WHAT TO DO>
Please retype the records below exactly, from the first line through the line containing "camera: 10 degrees left, 0 degrees up", and leave out any pictures.

THE INPUT>
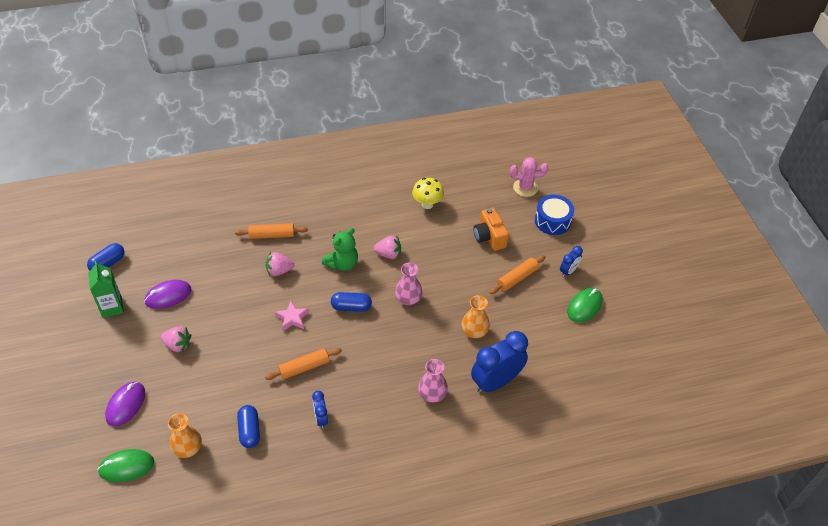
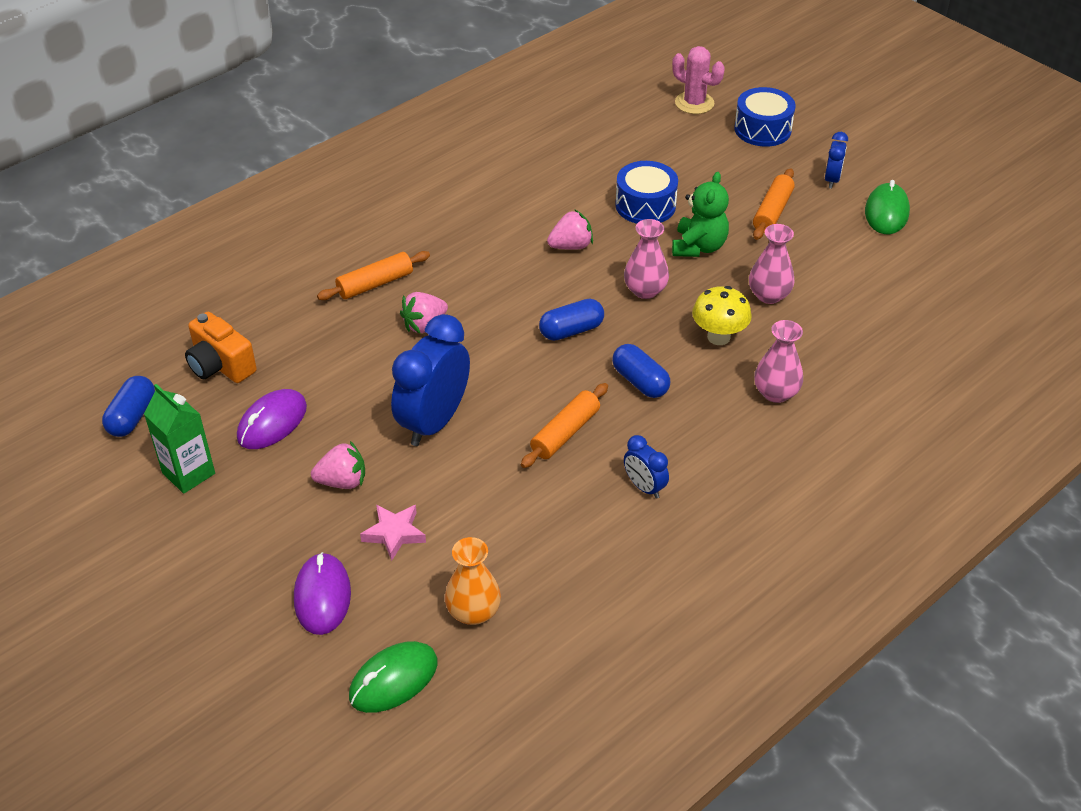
camera: 25 degrees left, 5 degrees down
(249, 431) = (550, 547): blue capsule -> blue capsule (640, 381)
(292, 318) = (495, 377): pink star -> pink star (394, 533)
(342, 264) = (513, 282): green teddy bear -> green teddy bear (698, 247)
(427, 204) = (575, 167): yellow mushroom -> yellow mushroom (718, 337)
(448, 244) = (645, 205): none -> blue drum
(474, 331) = (769, 295): orange vase -> pink vase
(489, 237) = (694, 177): orange camera -> orange camera (220, 365)
(496, 382) = (847, 343): blue clock -> blue clock (434, 422)
(525, 188) = (694, 103): pink cactus -> pink cactus turned 60 degrees clockwise

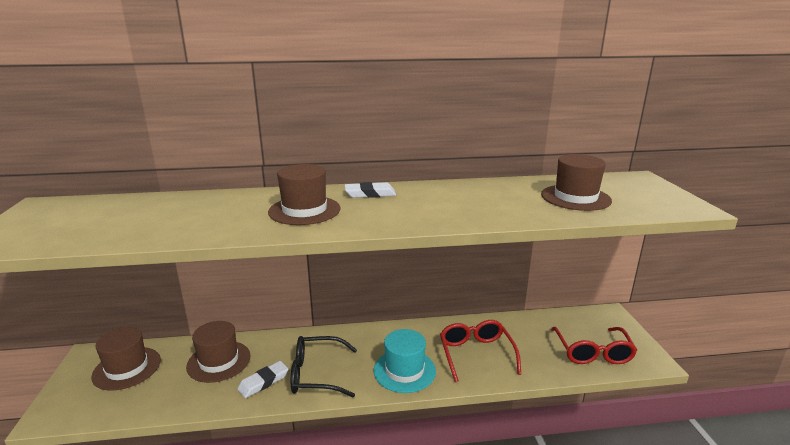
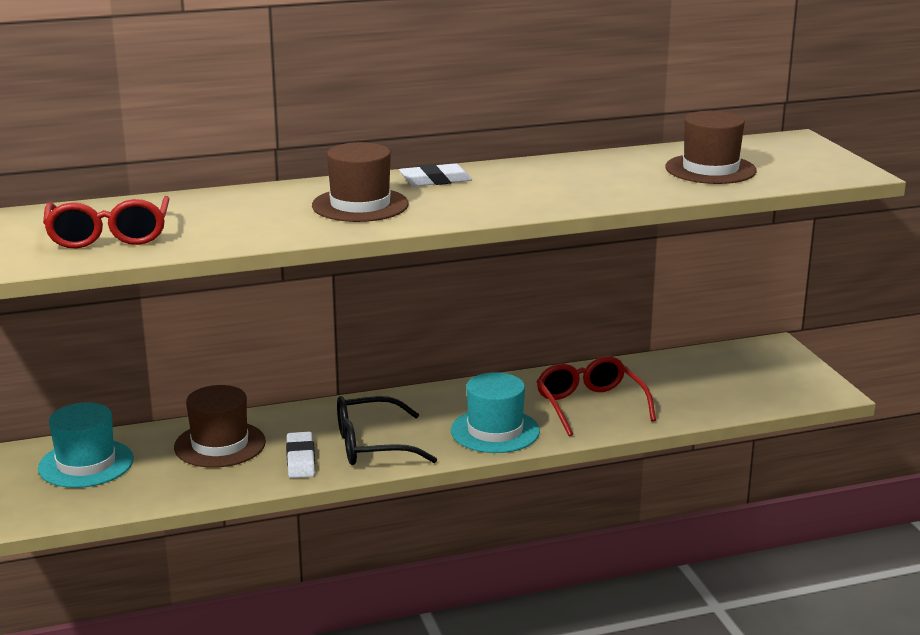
camera: 10 degrees left, 0 degrees up
(127, 368) = (86, 464): brown hat -> turquoise hat
(263, 382) = (300, 459): white eraser -> white eraser turned 45 degrees counterclockwise
(593, 353) = (750, 391): red glasses -> red glasses (109, 236)

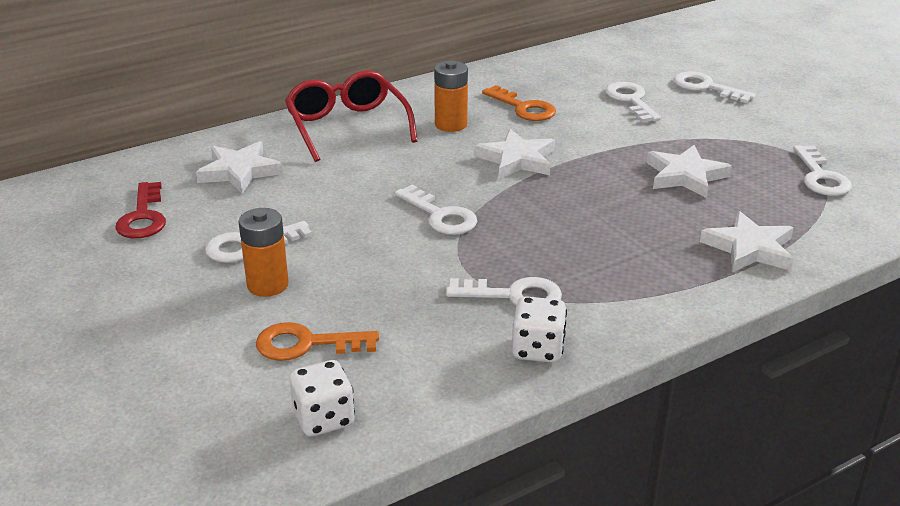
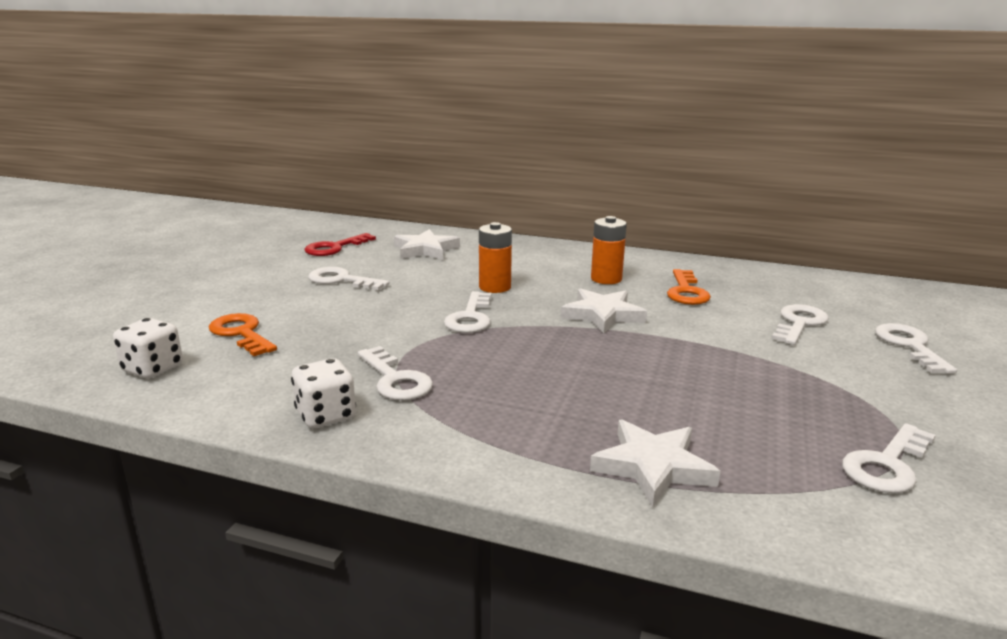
camera: 50 degrees right, 10 degrees down
(267, 285) = (301, 300): orange battery -> orange battery (495, 287)
(347, 126) = (537, 254): red glasses -> none
(685, 176) = (723, 389): white star -> none

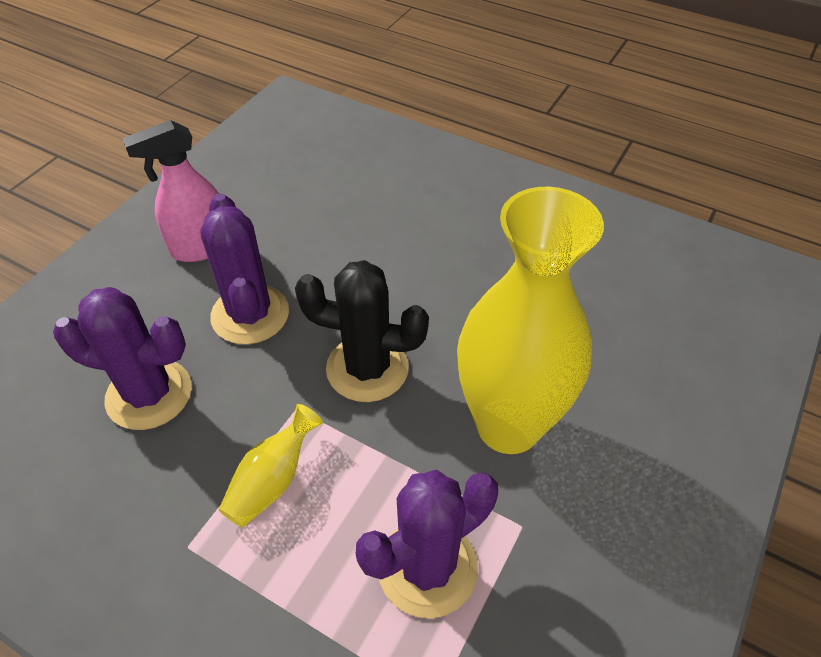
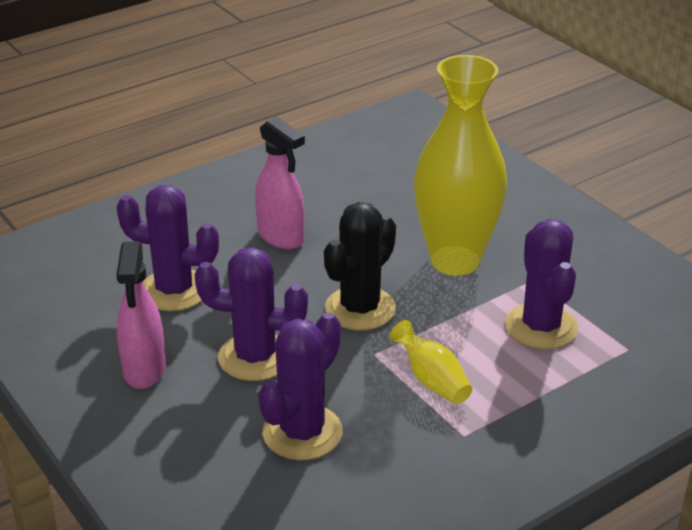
camera: 65 degrees left, 15 degrees down
(322, 221) = (174, 290): none -> purple cactus
(451, 260) = (281, 237): none -> pink spray bottle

RESULT FOR THIS TASK>
camera: 25 degrees left, 5 degrees down
(249, 431) = (550, 547): blue capsule -> blue capsule (640, 381)
(292, 318) = (495, 377): pink star -> pink star (394, 533)
(342, 264) = (513, 282): green teddy bear -> green teddy bear (698, 247)
(427, 204) = (575, 167): yellow mushroom -> yellow mushroom (718, 337)
(448, 244) = (645, 205): none -> blue drum
(474, 331) = (769, 295): orange vase -> pink vase
(489, 237) = (694, 177): orange camera -> orange camera (220, 365)
(496, 382) = (847, 343): blue clock -> blue clock (434, 422)
(525, 188) = (694, 103): pink cactus -> pink cactus turned 60 degrees clockwise

camera: 10 degrees left, 0 degrees up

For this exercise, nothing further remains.